* **ACTIVITY**: Check the records below line by line. Give the count of lines with "cyan", and nothing else.

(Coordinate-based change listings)
^^^^^^^^^^^^^^^^
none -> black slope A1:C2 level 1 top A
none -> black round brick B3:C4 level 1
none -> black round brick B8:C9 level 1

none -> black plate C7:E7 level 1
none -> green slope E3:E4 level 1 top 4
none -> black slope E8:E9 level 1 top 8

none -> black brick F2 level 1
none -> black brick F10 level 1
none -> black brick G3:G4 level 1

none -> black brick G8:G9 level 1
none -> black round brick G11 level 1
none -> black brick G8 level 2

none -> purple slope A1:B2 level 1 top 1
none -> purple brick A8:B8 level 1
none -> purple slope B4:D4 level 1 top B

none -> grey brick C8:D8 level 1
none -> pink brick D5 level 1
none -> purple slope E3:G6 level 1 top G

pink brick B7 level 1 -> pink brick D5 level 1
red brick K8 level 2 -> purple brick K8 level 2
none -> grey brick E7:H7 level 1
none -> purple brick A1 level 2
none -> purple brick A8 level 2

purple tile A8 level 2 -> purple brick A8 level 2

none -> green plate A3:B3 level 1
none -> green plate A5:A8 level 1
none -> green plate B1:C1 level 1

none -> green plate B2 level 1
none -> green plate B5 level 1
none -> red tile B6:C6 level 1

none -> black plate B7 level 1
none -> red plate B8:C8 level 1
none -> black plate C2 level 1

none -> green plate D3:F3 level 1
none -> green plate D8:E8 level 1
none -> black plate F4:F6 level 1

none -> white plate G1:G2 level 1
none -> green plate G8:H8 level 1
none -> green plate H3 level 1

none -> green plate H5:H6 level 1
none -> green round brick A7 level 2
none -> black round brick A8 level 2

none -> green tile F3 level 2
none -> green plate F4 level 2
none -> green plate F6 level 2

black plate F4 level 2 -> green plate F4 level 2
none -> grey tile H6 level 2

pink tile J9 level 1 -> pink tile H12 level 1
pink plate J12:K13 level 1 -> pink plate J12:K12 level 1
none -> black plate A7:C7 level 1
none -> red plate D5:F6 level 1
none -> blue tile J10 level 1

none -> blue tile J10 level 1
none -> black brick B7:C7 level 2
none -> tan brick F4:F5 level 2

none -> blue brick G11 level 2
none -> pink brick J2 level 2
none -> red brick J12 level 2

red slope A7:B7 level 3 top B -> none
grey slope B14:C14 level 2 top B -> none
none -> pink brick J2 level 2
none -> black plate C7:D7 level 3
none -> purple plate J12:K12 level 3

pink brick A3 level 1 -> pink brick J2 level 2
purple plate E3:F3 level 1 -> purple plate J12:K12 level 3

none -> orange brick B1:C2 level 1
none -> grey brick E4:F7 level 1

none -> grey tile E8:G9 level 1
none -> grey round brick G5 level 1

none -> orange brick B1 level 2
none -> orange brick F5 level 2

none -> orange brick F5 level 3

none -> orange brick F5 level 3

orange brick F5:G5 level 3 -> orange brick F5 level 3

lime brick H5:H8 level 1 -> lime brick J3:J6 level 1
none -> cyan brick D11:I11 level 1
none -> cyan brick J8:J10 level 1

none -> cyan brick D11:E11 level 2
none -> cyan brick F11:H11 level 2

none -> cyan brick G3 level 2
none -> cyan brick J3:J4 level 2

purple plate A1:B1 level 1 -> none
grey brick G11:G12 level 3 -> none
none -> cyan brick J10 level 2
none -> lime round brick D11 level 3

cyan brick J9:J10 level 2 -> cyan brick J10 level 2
^^^^^^^^^^^^^^^^
* **SOLUTION BELOW**: 8